■ The problem
Below is some data. Retype exactly the lines starting at the one with "green fork: 2 -> 3" and ending at the one with "blue capsule: 1 -> 5".
============================================================
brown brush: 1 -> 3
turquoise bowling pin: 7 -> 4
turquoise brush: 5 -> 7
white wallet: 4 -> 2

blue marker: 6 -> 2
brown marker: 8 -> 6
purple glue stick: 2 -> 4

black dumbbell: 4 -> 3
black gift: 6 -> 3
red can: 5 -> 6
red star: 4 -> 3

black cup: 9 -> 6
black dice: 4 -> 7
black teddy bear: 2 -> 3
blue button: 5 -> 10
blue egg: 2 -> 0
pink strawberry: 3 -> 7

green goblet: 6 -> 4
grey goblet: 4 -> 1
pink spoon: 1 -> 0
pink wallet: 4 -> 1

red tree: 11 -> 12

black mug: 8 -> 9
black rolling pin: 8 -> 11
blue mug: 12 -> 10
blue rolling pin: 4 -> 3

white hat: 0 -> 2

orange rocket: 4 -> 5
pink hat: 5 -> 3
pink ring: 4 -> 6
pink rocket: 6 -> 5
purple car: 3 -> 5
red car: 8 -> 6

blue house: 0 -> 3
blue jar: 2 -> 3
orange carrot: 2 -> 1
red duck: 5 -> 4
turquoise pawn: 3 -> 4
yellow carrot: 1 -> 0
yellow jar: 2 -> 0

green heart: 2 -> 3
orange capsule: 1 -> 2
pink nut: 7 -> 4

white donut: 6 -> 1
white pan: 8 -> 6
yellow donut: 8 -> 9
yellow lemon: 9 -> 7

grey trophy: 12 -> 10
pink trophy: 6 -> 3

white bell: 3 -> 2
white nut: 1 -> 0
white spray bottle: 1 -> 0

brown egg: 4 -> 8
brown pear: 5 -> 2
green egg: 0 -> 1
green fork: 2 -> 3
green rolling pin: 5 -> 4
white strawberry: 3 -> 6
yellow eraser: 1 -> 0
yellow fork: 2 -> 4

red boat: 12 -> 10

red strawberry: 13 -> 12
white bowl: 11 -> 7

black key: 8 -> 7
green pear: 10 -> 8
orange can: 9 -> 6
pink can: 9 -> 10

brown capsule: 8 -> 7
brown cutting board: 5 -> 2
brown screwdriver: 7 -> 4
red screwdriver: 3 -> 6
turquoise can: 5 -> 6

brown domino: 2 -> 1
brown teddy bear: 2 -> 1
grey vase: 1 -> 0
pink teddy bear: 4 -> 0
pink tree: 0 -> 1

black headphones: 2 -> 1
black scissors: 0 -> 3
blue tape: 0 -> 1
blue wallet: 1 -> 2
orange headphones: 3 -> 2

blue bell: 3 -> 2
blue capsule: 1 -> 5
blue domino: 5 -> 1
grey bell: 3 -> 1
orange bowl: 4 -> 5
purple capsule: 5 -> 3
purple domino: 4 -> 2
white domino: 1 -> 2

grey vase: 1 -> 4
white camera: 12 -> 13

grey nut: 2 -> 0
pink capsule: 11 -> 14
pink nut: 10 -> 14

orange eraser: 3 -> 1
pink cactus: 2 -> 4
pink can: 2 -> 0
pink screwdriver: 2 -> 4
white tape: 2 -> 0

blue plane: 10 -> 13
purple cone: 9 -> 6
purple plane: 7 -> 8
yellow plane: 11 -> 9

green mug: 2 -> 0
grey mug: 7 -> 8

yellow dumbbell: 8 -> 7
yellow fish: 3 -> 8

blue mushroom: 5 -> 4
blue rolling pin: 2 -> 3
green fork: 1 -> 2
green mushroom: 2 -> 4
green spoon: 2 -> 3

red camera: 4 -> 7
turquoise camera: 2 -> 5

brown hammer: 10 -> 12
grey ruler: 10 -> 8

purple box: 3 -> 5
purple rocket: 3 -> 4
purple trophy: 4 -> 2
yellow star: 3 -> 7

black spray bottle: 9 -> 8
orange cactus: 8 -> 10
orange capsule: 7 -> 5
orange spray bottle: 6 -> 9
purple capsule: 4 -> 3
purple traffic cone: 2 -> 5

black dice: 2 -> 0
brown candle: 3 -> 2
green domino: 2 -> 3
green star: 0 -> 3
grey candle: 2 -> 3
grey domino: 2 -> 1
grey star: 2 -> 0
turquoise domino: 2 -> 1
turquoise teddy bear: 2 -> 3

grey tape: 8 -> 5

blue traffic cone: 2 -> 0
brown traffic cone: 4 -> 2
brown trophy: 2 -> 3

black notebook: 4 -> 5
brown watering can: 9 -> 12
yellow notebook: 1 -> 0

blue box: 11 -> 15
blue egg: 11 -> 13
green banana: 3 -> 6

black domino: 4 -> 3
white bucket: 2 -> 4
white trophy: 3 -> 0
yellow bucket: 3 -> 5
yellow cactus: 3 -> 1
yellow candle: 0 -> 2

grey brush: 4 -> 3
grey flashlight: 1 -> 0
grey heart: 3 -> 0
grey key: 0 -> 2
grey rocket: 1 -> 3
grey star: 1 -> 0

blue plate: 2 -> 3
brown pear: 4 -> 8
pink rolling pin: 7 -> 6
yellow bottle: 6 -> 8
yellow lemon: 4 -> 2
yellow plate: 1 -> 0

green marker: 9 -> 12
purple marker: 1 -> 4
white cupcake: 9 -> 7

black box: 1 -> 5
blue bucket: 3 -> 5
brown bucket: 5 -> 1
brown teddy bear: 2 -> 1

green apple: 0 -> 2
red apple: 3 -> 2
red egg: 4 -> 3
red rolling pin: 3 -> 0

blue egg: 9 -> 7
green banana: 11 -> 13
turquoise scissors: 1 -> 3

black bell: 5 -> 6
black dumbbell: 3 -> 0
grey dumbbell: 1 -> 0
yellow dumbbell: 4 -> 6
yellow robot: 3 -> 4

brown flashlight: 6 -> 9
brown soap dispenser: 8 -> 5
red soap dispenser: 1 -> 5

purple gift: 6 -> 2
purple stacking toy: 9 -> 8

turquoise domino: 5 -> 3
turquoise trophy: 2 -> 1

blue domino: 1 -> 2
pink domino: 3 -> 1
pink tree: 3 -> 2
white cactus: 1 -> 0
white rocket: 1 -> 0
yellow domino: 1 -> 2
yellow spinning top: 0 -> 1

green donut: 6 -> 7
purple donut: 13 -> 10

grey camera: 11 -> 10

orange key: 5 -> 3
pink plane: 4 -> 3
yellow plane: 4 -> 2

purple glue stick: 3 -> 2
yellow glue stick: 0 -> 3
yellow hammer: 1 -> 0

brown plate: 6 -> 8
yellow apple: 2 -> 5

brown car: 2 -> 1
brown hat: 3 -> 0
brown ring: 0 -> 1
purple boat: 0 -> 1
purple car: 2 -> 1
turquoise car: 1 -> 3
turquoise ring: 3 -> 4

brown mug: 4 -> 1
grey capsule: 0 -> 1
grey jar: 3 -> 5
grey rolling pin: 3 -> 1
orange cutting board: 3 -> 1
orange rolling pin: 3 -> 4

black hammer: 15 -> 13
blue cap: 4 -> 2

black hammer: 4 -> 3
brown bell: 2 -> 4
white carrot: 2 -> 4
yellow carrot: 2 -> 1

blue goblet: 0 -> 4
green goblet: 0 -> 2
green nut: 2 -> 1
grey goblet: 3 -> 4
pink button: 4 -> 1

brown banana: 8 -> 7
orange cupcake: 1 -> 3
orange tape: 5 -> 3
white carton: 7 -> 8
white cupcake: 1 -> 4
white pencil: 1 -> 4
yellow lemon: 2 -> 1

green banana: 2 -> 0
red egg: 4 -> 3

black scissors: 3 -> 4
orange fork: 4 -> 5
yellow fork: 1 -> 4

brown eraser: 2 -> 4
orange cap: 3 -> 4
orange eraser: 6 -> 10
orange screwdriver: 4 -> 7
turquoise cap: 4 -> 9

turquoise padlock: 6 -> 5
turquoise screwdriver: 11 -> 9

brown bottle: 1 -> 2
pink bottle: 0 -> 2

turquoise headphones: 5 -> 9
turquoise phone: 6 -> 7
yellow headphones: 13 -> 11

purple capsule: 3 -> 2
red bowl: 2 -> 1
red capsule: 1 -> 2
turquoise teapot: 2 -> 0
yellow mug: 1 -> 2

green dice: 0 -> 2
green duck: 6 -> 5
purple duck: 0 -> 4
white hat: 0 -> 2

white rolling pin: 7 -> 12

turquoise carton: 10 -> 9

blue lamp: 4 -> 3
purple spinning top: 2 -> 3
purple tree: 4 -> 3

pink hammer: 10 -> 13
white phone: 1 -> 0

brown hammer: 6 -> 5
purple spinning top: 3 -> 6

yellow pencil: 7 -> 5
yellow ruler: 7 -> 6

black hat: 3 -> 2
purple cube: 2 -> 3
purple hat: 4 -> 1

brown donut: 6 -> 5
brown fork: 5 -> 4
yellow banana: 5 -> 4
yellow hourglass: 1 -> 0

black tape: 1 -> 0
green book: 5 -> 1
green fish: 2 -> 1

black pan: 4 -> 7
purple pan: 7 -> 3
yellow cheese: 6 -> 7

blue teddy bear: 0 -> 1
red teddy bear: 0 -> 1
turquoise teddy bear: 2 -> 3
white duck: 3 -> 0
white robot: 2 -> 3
============================================================
■ Solution below
green fork: 2 -> 3
green rolling pin: 5 -> 4
white strawberry: 3 -> 6
yellow eraser: 1 -> 0
yellow fork: 2 -> 4

red boat: 12 -> 10

red strawberry: 13 -> 12
white bowl: 11 -> 7

black key: 8 -> 7
green pear: 10 -> 8
orange can: 9 -> 6
pink can: 9 -> 10

brown capsule: 8 -> 7
brown cutting board: 5 -> 2
brown screwdriver: 7 -> 4
red screwdriver: 3 -> 6
turquoise can: 5 -> 6

brown domino: 2 -> 1
brown teddy bear: 2 -> 1
grey vase: 1 -> 0
pink teddy bear: 4 -> 0
pink tree: 0 -> 1

black headphones: 2 -> 1
black scissors: 0 -> 3
blue tape: 0 -> 1
blue wallet: 1 -> 2
orange headphones: 3 -> 2

blue bell: 3 -> 2
blue capsule: 1 -> 5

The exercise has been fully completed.